---- SOURCE INFORMATION

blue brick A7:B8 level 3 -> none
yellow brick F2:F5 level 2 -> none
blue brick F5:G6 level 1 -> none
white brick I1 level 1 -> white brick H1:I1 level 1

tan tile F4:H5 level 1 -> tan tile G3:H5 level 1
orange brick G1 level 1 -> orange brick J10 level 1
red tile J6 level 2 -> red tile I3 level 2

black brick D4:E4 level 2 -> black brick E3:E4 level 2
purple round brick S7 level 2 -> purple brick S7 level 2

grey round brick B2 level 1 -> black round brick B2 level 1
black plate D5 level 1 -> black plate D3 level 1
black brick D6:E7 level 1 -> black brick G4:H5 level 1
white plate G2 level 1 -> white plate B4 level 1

--------
---- SOURCE INFORMATION

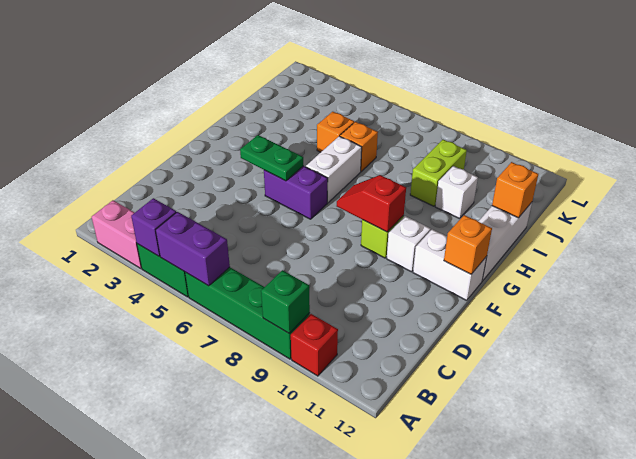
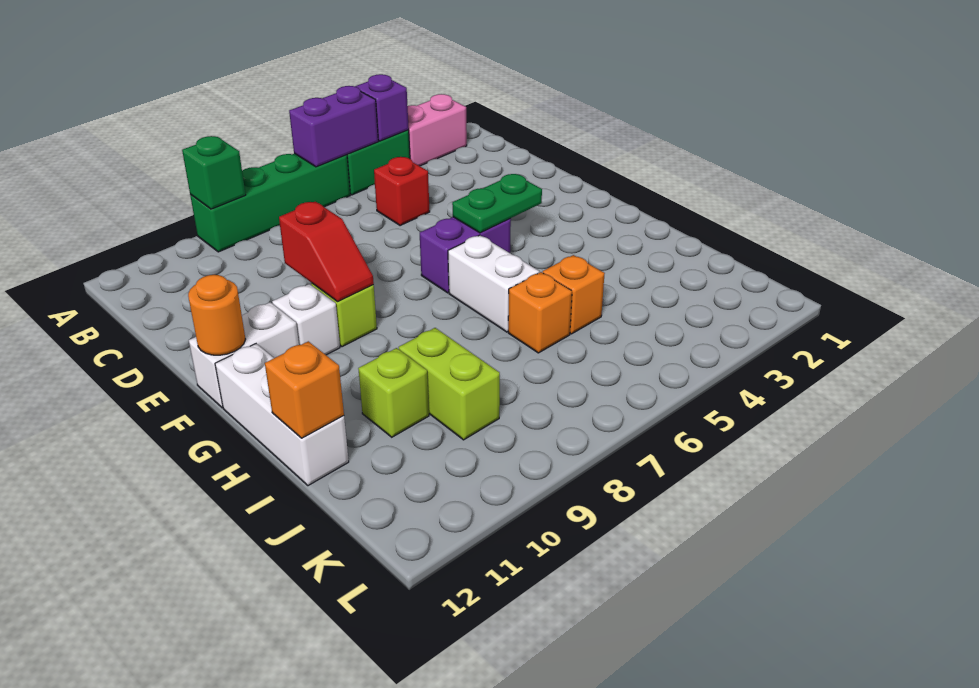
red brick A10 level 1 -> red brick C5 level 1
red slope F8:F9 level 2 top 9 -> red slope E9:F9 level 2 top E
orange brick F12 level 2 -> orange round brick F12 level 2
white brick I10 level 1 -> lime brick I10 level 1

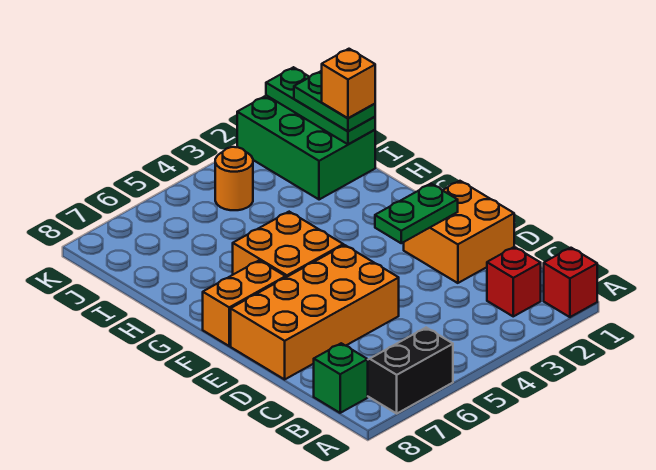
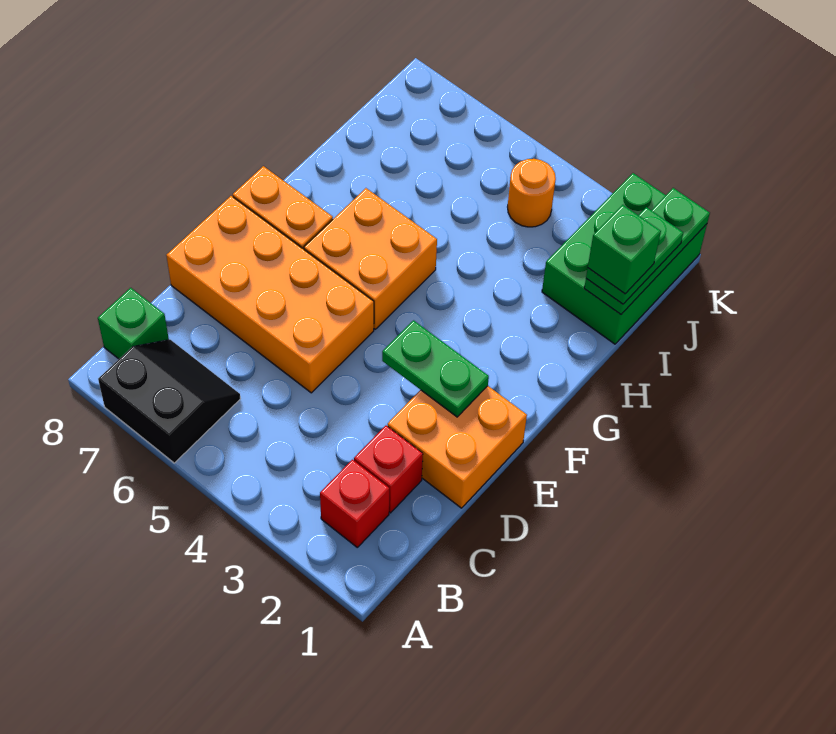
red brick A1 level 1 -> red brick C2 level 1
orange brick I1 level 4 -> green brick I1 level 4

--------

• [INSTRUCTIONS TO FOLLOW]: Return only the part above that opens with the line containing "orange brick F12" and closes with the line containing "orange brick I1", exactly and with both ends, skipping the pictures.

• [THE ANSWER]:
orange brick F12 level 2 -> orange round brick F12 level 2
white brick I10 level 1 -> lime brick I10 level 1

red brick A1 level 1 -> red brick C2 level 1
orange brick I1 level 4 -> green brick I1 level 4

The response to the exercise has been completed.